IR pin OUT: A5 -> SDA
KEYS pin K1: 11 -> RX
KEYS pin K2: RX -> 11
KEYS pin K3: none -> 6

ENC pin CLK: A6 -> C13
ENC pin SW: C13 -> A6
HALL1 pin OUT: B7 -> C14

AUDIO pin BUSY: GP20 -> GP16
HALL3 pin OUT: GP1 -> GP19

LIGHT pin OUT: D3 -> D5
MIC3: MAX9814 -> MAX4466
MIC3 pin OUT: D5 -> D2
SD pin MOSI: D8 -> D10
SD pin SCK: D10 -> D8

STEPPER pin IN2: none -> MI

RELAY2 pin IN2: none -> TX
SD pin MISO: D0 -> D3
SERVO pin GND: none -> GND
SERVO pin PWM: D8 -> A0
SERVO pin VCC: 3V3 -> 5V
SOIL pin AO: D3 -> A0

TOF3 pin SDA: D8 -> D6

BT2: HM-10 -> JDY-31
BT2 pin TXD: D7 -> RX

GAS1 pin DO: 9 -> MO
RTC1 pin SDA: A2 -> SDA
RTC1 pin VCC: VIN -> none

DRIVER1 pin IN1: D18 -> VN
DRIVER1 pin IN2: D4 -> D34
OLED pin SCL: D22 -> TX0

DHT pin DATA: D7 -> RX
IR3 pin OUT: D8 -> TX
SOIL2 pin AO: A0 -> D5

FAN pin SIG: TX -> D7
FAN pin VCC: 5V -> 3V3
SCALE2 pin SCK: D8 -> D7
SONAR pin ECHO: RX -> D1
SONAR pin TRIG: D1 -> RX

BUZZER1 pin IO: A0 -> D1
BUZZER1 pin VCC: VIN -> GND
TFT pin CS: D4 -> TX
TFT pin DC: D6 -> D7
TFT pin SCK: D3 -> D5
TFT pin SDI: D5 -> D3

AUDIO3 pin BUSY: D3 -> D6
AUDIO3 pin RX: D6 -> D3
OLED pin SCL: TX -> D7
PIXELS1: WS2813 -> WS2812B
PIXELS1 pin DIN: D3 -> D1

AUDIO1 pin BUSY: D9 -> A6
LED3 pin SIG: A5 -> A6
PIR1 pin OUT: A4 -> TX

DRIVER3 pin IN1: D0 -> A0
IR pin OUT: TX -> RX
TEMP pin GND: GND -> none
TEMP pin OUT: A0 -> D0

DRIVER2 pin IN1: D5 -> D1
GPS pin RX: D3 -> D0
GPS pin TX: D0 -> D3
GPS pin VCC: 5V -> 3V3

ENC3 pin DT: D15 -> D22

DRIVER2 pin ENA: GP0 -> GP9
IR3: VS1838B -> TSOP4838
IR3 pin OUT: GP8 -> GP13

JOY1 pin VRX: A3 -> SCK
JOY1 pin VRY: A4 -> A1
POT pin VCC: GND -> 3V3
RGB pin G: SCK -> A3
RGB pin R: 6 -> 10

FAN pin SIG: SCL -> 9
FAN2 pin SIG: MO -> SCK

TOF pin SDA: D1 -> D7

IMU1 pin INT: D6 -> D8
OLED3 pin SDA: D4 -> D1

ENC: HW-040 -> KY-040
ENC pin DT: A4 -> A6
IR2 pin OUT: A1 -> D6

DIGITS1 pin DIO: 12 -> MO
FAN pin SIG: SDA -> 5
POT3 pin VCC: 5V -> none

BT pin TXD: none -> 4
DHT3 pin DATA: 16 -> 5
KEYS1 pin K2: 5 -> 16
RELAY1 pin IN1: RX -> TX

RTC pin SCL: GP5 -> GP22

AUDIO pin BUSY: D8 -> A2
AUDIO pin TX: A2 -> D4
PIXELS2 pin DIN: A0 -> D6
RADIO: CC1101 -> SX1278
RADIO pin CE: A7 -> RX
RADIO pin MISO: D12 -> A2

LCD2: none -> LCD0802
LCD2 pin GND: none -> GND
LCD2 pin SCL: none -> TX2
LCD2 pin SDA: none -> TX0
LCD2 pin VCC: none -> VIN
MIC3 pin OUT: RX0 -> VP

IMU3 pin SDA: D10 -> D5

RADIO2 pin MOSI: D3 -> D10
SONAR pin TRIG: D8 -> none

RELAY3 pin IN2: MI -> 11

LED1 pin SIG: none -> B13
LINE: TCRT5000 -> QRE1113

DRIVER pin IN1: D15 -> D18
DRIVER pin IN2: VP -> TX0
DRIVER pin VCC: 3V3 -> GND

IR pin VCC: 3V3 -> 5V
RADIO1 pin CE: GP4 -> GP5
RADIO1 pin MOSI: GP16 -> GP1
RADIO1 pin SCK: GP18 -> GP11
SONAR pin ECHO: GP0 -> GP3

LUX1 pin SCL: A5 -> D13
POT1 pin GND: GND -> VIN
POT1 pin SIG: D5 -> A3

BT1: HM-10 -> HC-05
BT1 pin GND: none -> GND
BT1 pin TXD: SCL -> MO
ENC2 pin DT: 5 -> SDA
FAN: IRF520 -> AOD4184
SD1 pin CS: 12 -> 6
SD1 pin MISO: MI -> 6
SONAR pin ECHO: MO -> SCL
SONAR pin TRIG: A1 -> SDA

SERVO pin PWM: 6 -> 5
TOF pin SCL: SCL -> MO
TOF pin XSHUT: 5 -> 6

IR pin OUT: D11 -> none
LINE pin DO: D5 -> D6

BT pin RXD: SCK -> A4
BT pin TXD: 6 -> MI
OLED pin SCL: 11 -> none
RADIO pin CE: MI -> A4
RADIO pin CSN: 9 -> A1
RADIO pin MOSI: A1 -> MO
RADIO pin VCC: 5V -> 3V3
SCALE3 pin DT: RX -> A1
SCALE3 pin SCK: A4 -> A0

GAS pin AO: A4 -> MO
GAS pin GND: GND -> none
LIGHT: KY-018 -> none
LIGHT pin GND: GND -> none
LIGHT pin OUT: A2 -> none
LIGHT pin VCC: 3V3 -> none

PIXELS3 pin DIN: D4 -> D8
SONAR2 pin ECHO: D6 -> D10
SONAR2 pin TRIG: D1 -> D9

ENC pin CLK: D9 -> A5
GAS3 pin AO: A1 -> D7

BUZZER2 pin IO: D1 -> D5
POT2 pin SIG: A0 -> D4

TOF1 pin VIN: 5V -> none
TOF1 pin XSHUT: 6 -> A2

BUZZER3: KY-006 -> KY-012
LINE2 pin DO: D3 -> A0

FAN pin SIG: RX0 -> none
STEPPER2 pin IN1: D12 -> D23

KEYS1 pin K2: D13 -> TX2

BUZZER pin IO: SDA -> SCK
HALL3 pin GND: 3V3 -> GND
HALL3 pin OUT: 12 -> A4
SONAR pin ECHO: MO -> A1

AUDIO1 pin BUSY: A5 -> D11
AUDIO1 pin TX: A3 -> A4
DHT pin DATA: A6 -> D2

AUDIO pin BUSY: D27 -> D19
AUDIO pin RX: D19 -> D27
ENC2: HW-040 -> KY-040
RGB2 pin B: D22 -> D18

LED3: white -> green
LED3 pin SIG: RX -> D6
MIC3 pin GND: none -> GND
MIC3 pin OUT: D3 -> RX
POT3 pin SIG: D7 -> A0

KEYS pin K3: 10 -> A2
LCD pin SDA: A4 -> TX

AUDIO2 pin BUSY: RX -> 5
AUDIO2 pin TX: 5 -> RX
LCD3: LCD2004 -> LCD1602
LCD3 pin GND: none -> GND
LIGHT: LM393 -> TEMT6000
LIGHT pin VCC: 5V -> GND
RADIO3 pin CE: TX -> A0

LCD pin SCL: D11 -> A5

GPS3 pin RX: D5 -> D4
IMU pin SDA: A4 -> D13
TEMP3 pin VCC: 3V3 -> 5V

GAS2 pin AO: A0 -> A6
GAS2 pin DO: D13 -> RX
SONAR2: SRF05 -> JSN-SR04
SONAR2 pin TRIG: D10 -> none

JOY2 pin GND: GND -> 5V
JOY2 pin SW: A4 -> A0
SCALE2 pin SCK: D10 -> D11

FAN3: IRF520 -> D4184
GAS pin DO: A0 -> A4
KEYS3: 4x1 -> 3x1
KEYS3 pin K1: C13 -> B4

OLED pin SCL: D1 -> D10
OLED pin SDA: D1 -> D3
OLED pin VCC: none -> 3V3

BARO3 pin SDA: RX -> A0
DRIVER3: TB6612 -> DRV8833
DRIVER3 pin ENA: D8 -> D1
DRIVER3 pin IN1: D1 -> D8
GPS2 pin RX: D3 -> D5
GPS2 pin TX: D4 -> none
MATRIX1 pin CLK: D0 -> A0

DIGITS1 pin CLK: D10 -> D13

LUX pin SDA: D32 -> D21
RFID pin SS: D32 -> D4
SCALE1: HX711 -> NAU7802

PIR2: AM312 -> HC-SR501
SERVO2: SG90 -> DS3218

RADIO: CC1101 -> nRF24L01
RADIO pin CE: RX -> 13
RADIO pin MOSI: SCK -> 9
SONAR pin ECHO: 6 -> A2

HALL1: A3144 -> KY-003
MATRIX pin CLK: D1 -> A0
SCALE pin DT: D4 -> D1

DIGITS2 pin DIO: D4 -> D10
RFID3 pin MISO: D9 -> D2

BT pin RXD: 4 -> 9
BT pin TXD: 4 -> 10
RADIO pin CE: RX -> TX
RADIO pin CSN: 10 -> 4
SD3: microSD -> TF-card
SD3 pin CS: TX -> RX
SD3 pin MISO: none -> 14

────────

Exercise → Above are the records; from them, give again exactly the lines from the one containing "LIGHT pin VCC: 5V -> GND" to the one containing "RADIO pin MOSI: SCK -> 9", both lines included, and nothing more.

The answer →
LIGHT pin VCC: 5V -> GND
RADIO3 pin CE: TX -> A0

LCD pin SCL: D11 -> A5

GPS3 pin RX: D5 -> D4
IMU pin SDA: A4 -> D13
TEMP3 pin VCC: 3V3 -> 5V

GAS2 pin AO: A0 -> A6
GAS2 pin DO: D13 -> RX
SONAR2: SRF05 -> JSN-SR04
SONAR2 pin TRIG: D10 -> none

JOY2 pin GND: GND -> 5V
JOY2 pin SW: A4 -> A0
SCALE2 pin SCK: D10 -> D11

FAN3: IRF520 -> D4184
GAS pin DO: A0 -> A4
KEYS3: 4x1 -> 3x1
KEYS3 pin K1: C13 -> B4

OLED pin SCL: D1 -> D10
OLED pin SDA: D1 -> D3
OLED pin VCC: none -> 3V3

BARO3 pin SDA: RX -> A0
DRIVER3: TB6612 -> DRV8833
DRIVER3 pin ENA: D8 -> D1
DRIVER3 pin IN1: D1 -> D8
GPS2 pin RX: D3 -> D5
GPS2 pin TX: D4 -> none
MATRIX1 pin CLK: D0 -> A0

DIGITS1 pin CLK: D10 -> D13

LUX pin SDA: D32 -> D21
RFID pin SS: D32 -> D4
SCALE1: HX711 -> NAU7802

PIR2: AM312 -> HC-SR501
SERVO2: SG90 -> DS3218

RADIO: CC1101 -> nRF24L01
RADIO pin CE: RX -> 13
RADIO pin MOSI: SCK -> 9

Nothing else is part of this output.